**Task requirements**
Copy out exactly the lines below that run from the one holding "champignon [violet] (338, 245, 383, 289)" to the one holding "livre [gris] (458, 570, 578, 676)", keeping both of those lines and no others.
-- Input data follows --
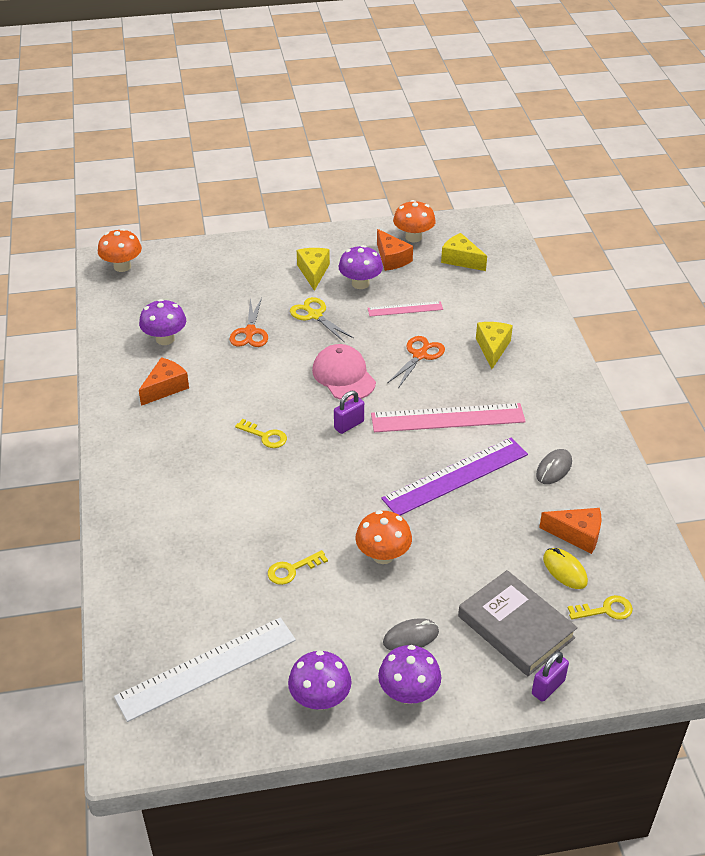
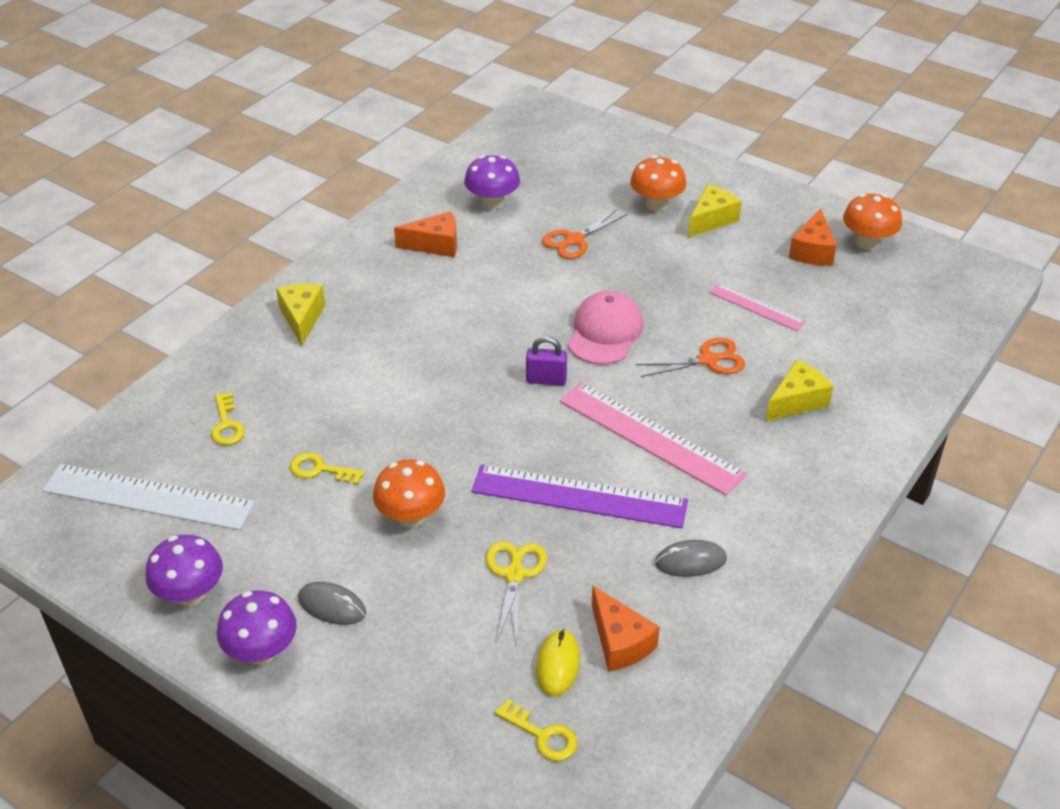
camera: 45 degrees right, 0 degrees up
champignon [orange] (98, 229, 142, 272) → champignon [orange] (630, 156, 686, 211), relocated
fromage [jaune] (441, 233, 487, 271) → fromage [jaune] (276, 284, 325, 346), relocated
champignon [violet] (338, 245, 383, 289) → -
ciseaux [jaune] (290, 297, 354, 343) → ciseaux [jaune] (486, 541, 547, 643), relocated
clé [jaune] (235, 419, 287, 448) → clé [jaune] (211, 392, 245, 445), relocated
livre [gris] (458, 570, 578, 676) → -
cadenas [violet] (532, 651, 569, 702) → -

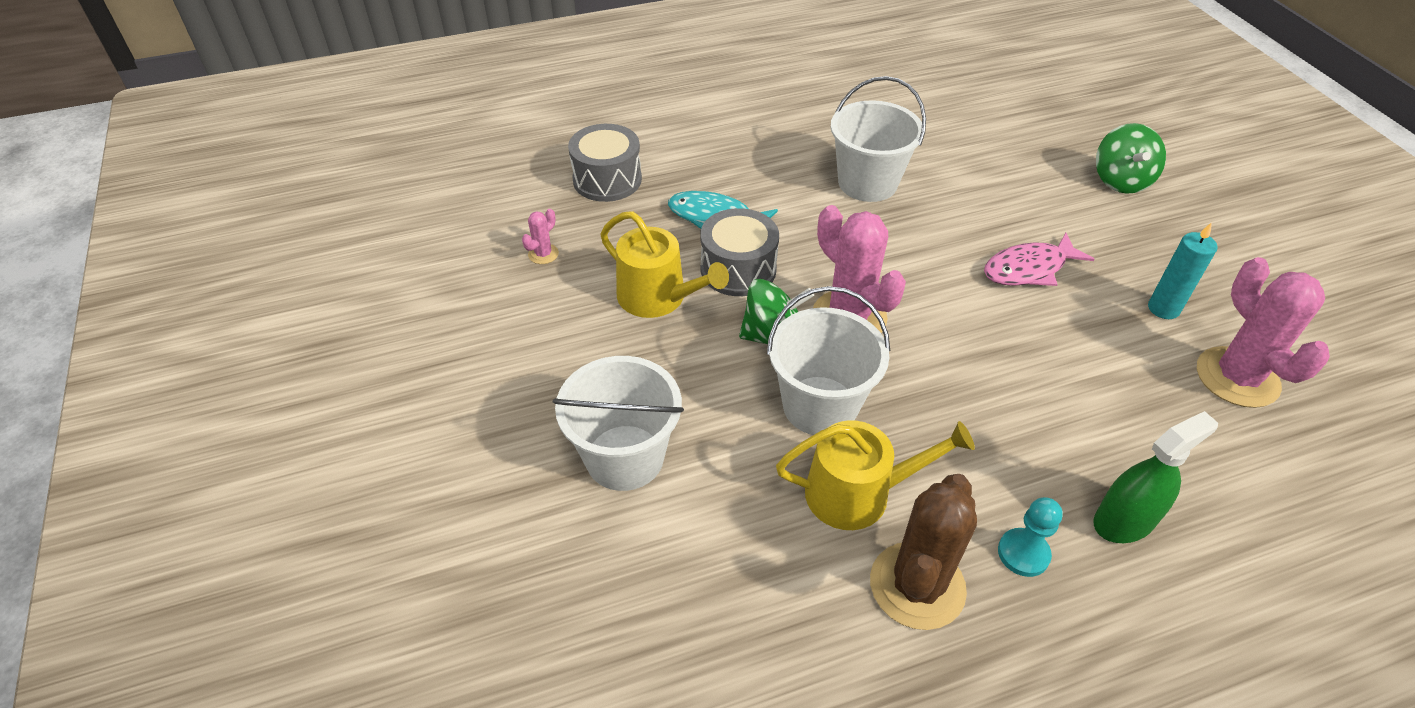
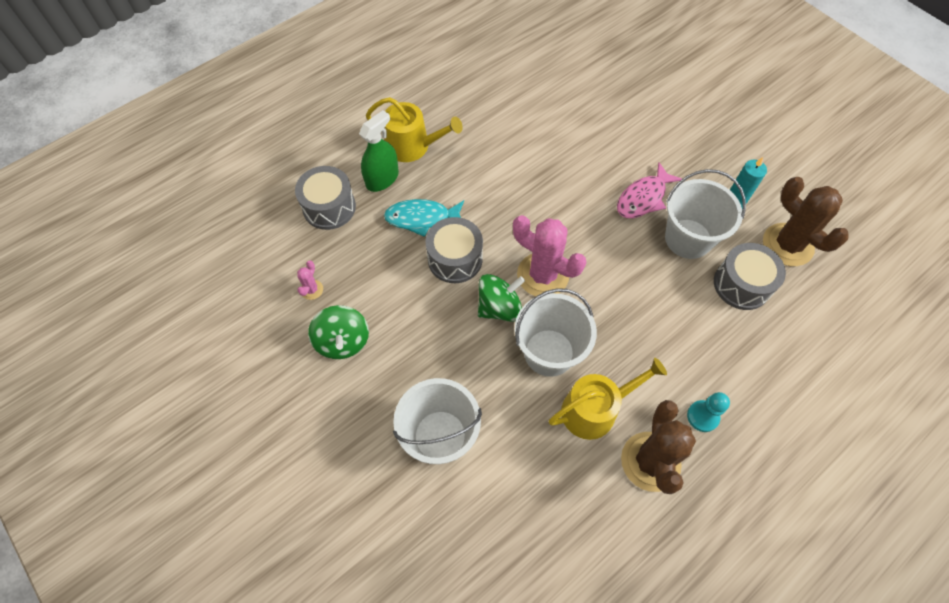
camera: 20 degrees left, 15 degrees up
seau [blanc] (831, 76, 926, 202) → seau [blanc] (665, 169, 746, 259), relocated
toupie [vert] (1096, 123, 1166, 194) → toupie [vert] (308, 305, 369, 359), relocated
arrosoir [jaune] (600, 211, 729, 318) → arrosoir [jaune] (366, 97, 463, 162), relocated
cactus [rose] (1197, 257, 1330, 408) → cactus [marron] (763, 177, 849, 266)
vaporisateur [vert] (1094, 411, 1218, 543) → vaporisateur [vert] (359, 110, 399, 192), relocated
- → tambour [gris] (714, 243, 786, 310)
-- Input data concluded --
-- Input data follows --
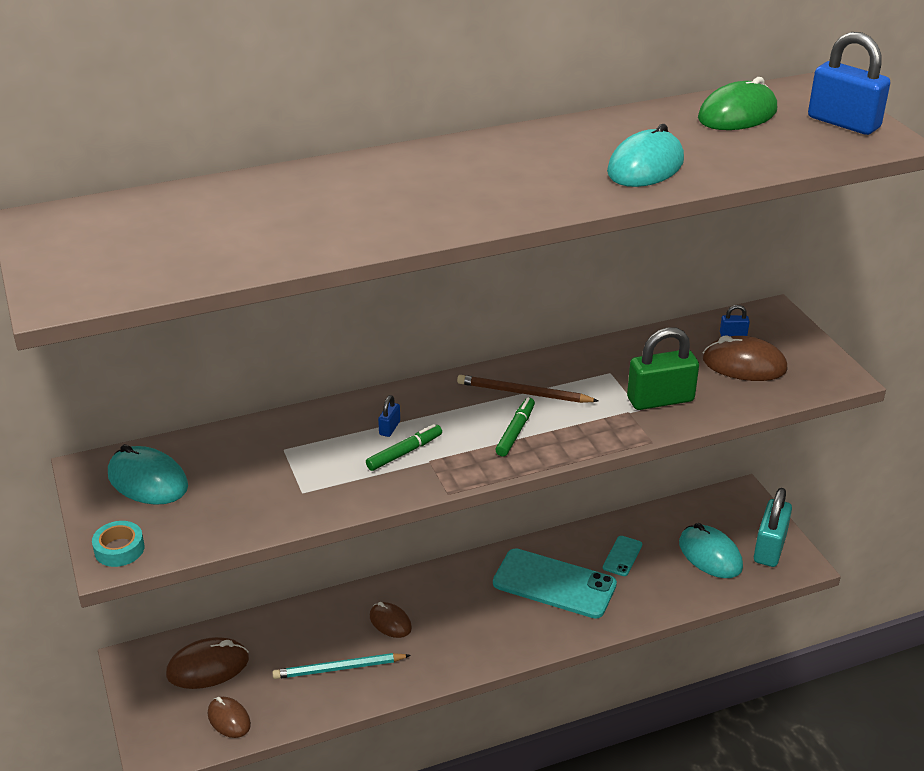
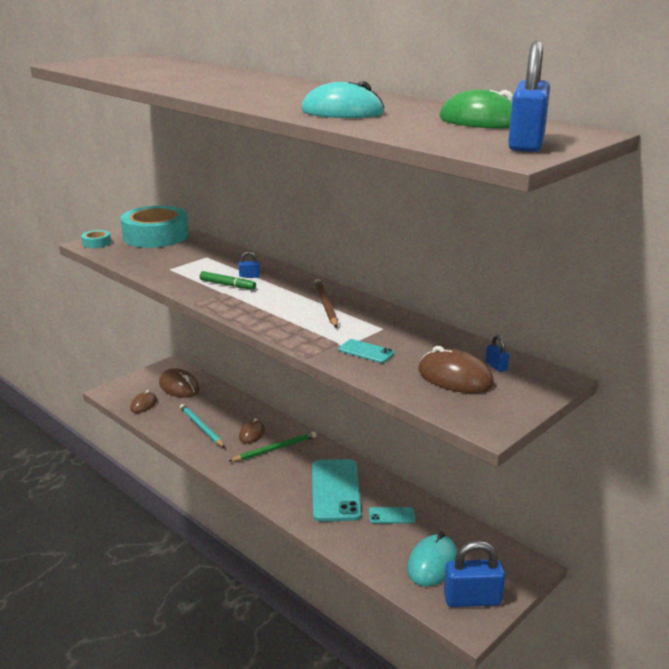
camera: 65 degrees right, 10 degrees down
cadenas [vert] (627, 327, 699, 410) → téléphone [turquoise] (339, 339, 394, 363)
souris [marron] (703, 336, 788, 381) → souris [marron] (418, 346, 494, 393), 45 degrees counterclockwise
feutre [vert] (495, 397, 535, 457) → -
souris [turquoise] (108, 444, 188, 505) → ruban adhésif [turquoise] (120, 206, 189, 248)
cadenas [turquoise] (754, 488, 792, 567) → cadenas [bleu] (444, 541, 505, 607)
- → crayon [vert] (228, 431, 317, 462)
-- Input data concluded --
-- Input data follows --
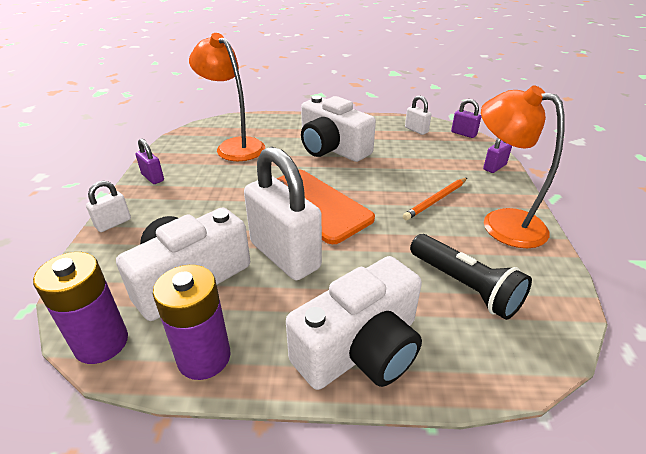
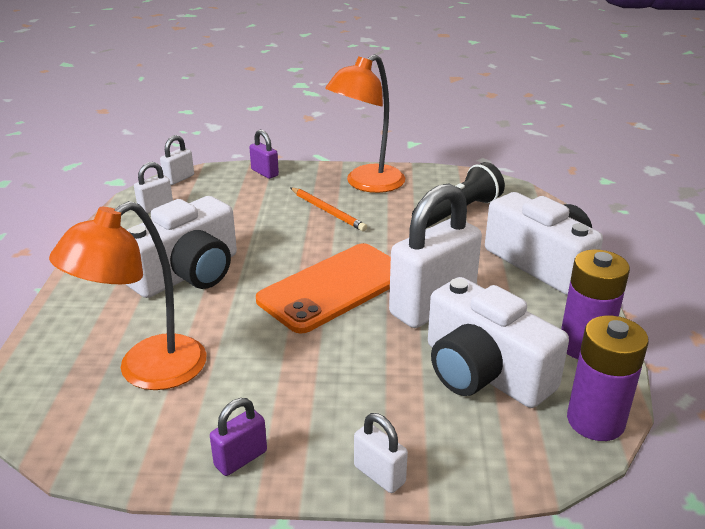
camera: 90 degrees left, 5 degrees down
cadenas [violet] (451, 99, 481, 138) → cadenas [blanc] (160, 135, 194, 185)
-- Input data concluded --
**Task result**
champignon [violet] (338, 245, 383, 289) → -
ciseaux [jaune] (290, 297, 354, 343) → ciseaux [jaune] (486, 541, 547, 643), relocated
clé [jaune] (235, 419, 287, 448) → clé [jaune] (211, 392, 245, 445), relocated
livre [gris] (458, 570, 578, 676) → -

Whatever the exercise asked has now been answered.